• **Record excerpts**
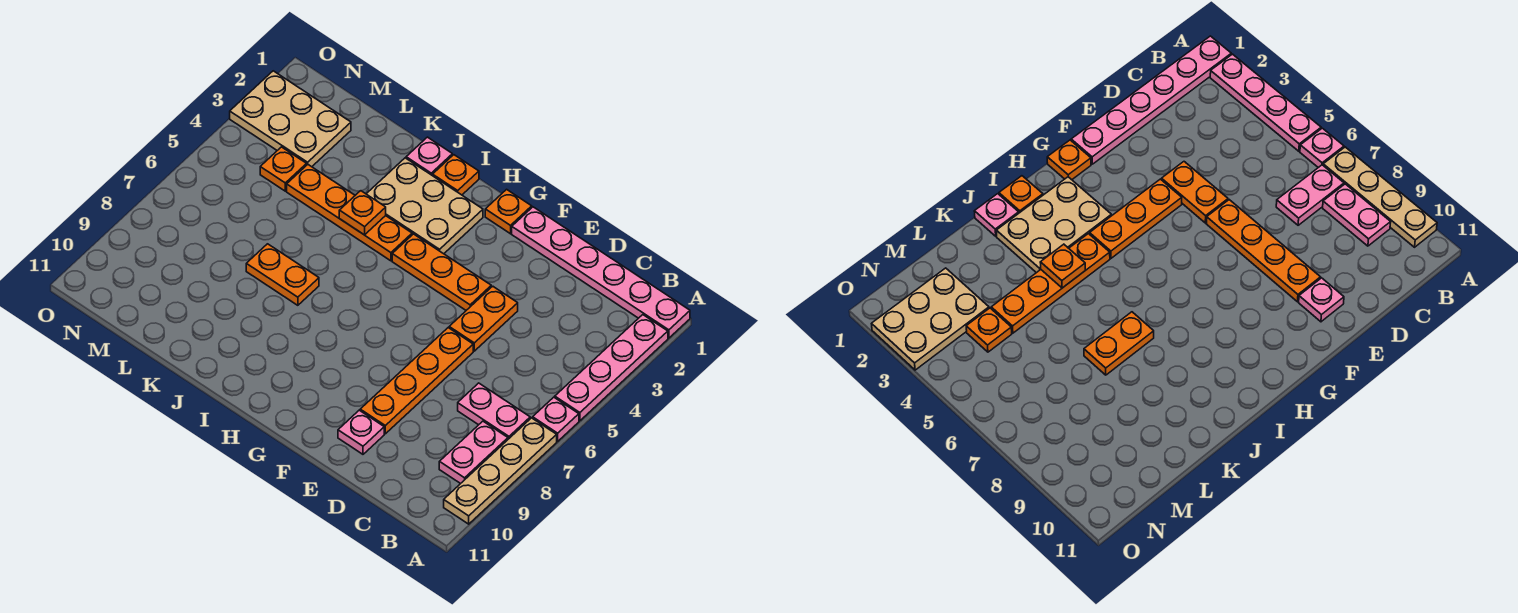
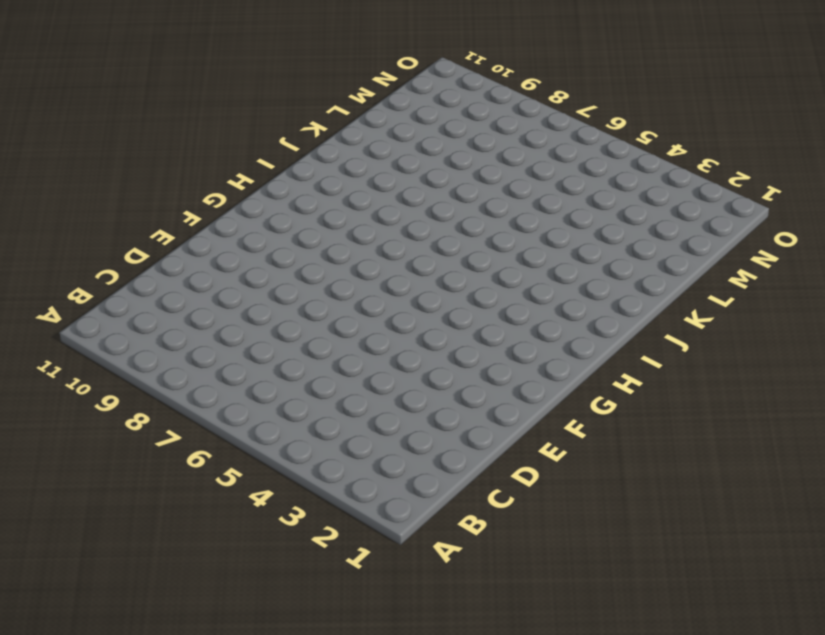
none -> pink plate A1:F1 level 1
none -> pink plate A2:A5 level 1
none -> pink plate A6 level 1

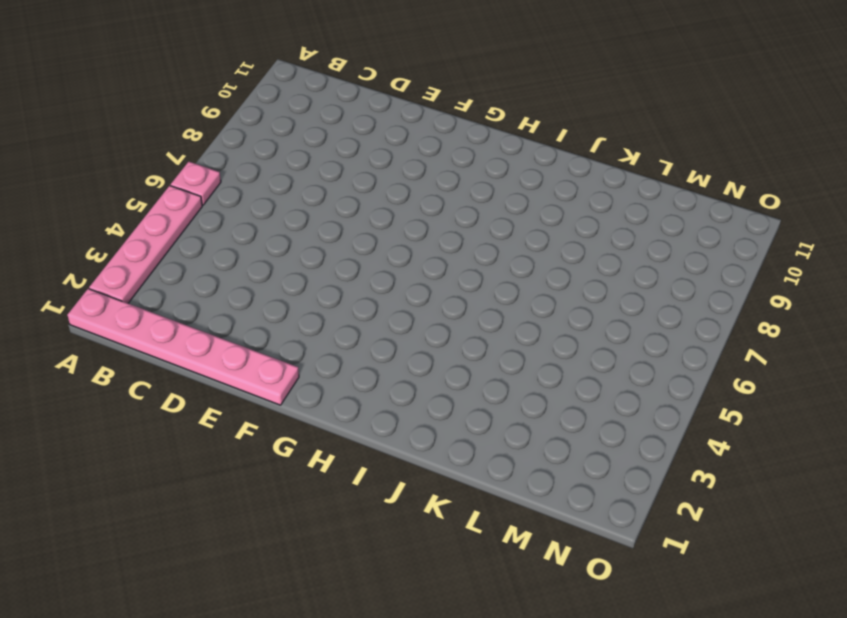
none -> tan plate A7:A10 level 1
none -> pink plate B7:C7 level 1
none -> pink plate B8:B9 level 1

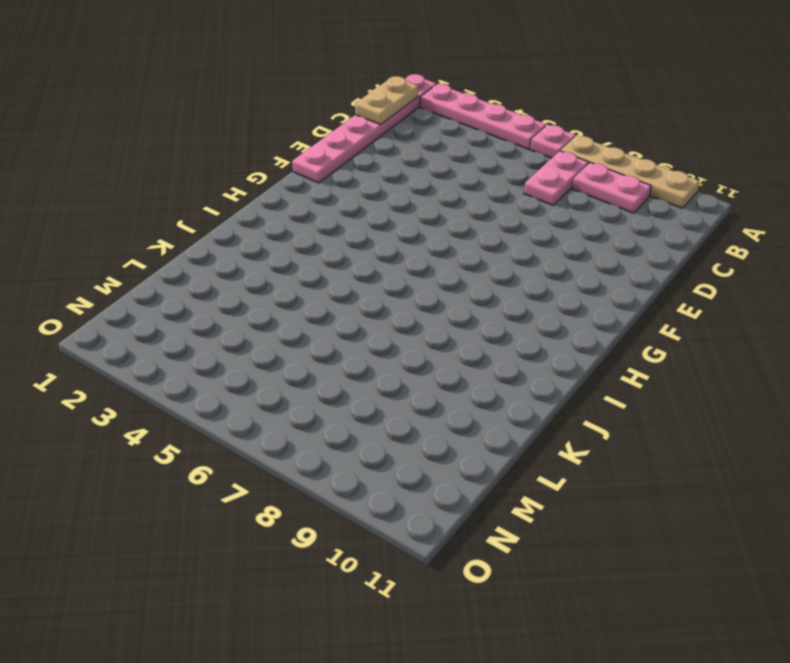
tan plate B1:C1 level 2 -> none
none -> orange plate E4:E5 level 1
none -> orange plate E6:E9 level 1
none -> pink plate E10 level 1

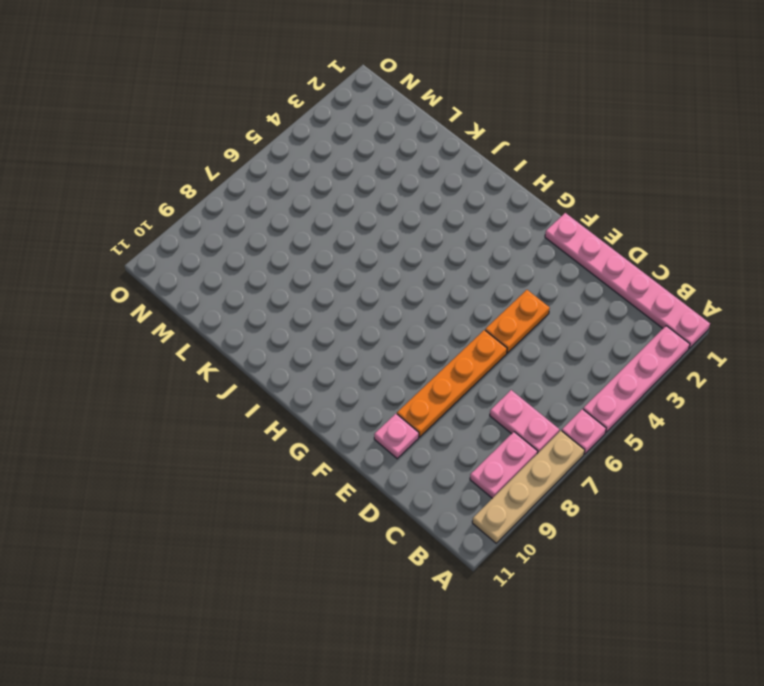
none -> orange plate F4:H4 level 1
none -> orange plate G1 level 1
none -> tan plate H2:J3 level 1

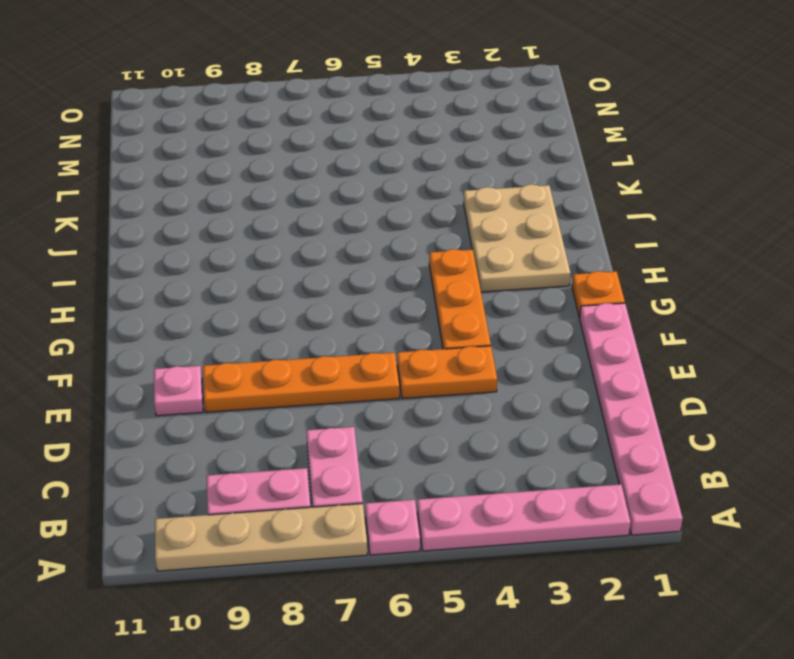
none -> orange plate I1 level 1
none -> orange plate I4:L4 level 1
none -> pink plate J1 level 1

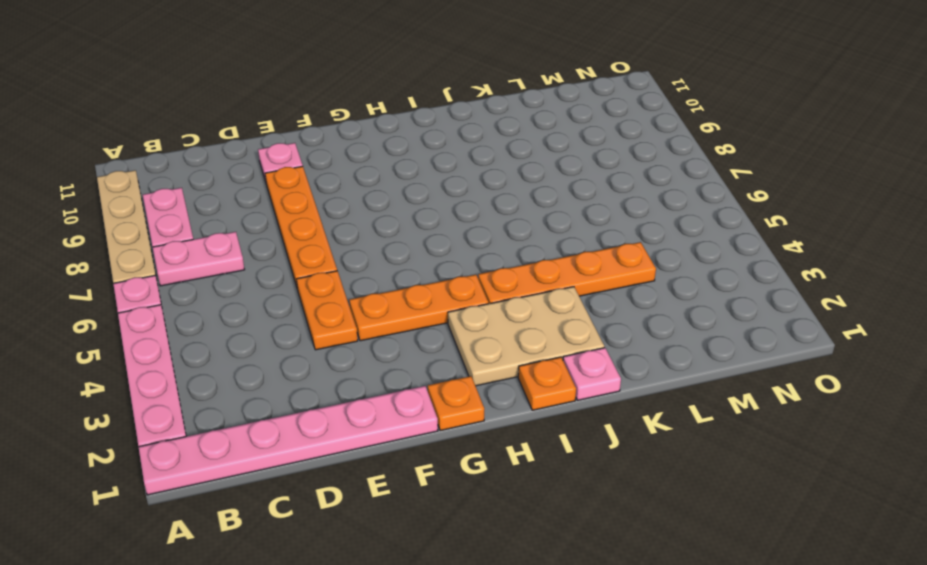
none -> orange plate J7:K7 level 1
none -> tan plate M2:O3 level 1
none -> orange plate M4 level 1

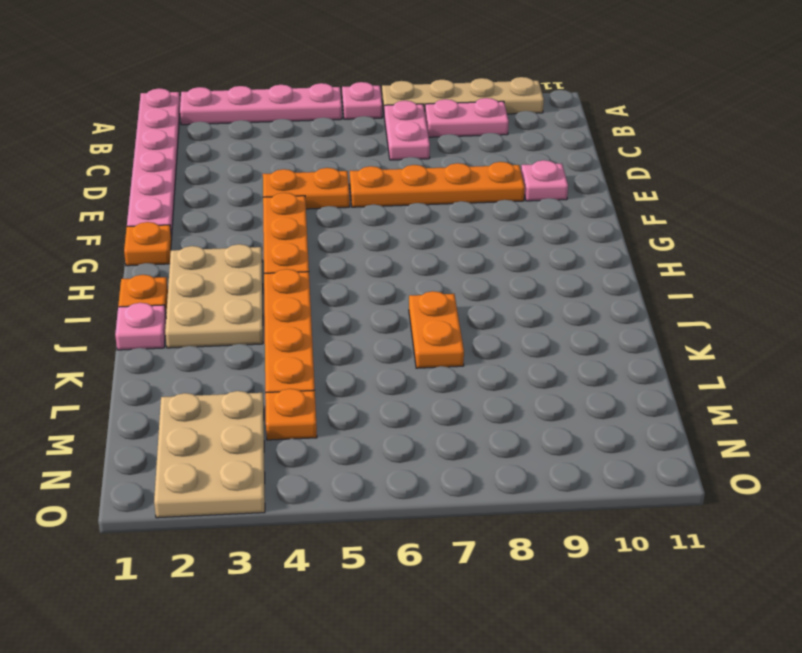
none -> orange plate J4 level 2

• **About this exercise**
Each line of the material is to be output exactly. Images are not part of the expected output.

• **Result for this exercise**
none -> pink plate A1:F1 level 1
none -> pink plate A2:A5 level 1
none -> pink plate A6 level 1

none -> tan plate A7:A10 level 1
none -> pink plate B7:C7 level 1
none -> pink plate B8:B9 level 1

tan plate B1:C1 level 2 -> none
none -> orange plate E4:E5 level 1
none -> orange plate E6:E9 level 1
none -> pink plate E10 level 1

none -> orange plate F4:H4 level 1
none -> orange plate G1 level 1
none -> tan plate H2:J3 level 1

none -> orange plate I1 level 1
none -> orange plate I4:L4 level 1
none -> pink plate J1 level 1

none -> orange plate J7:K7 level 1
none -> tan plate M2:O3 level 1
none -> orange plate M4 level 1

none -> orange plate J4 level 2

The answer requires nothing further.